[[ Source data open ]]

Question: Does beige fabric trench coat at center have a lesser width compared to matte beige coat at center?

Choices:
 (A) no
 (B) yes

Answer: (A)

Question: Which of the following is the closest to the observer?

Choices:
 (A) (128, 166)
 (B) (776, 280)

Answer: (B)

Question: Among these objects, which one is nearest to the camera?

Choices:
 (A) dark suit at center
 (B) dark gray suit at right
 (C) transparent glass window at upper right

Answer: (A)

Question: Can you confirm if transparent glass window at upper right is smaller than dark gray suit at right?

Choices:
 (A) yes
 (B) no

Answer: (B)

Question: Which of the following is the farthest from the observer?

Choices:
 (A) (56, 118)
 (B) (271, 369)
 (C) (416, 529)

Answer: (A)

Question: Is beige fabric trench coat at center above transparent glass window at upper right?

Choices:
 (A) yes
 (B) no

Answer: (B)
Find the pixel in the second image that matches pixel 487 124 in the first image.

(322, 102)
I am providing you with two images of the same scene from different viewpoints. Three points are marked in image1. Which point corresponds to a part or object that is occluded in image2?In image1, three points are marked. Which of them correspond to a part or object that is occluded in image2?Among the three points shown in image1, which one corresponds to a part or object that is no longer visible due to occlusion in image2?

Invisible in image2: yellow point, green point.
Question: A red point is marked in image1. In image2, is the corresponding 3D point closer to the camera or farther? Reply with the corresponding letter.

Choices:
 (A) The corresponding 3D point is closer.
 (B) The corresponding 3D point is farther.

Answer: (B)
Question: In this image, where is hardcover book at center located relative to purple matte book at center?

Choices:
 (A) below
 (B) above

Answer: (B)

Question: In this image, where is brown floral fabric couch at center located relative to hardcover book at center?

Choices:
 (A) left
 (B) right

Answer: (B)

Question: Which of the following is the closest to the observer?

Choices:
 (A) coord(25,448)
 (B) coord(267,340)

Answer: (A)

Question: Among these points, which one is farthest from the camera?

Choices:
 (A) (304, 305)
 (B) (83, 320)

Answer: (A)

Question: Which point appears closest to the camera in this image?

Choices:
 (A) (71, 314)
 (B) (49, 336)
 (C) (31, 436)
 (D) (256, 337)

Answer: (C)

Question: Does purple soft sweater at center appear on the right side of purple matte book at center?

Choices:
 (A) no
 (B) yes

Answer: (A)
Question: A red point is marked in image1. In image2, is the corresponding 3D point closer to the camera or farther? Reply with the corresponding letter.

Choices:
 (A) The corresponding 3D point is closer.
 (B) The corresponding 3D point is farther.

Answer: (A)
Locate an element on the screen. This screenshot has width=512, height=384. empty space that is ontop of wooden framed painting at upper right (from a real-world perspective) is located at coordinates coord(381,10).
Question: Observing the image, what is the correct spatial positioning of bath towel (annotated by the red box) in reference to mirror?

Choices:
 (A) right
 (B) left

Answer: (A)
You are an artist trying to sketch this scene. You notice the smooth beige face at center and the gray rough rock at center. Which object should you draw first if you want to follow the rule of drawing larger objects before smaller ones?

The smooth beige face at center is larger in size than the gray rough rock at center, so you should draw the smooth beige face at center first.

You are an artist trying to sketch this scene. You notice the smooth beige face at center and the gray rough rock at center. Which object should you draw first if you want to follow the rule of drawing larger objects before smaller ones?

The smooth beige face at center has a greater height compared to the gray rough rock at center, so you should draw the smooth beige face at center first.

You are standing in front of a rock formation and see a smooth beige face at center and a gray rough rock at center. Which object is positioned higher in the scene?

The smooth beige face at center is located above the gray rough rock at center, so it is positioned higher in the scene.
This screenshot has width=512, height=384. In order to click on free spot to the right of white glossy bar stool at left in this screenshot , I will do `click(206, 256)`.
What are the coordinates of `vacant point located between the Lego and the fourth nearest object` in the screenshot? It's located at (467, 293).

[[ Source data closed ]]

**Assignment:** State how many lines in the rows above contain the word "positioned". Give only the number.

**Result of the task:** 2